- **Exercise directions**
The whole listing below should be retyped exactly, without any images.

- **Data excerpt**
____________________

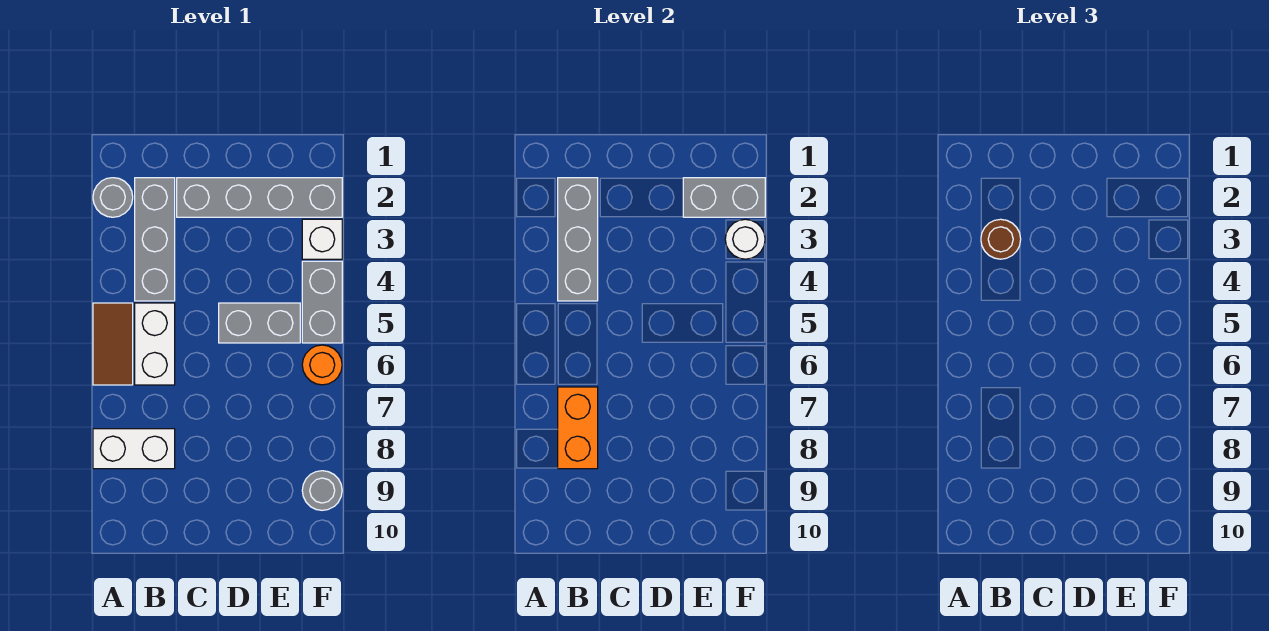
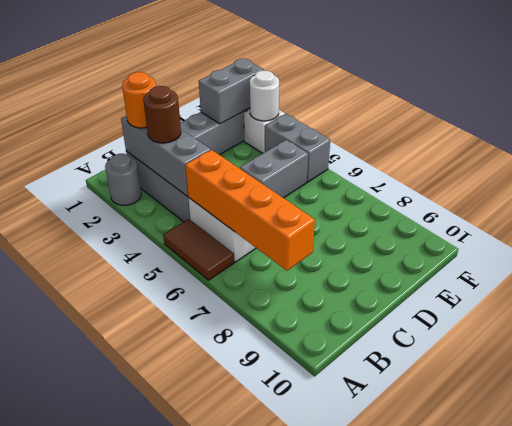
white brick A8:B8 level 1 -> none
orange brick B7:B8 level 2 -> orange brick B5:B8 level 2
orange round brick F6 level 1 -> orange round brick B2 level 3
grey round brick F9 level 1 -> none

____________________

- **Written solution**
white brick A8:B8 level 1 -> none
orange brick B7:B8 level 2 -> orange brick B5:B8 level 2
orange round brick F6 level 1 -> orange round brick B2 level 3
grey round brick F9 level 1 -> none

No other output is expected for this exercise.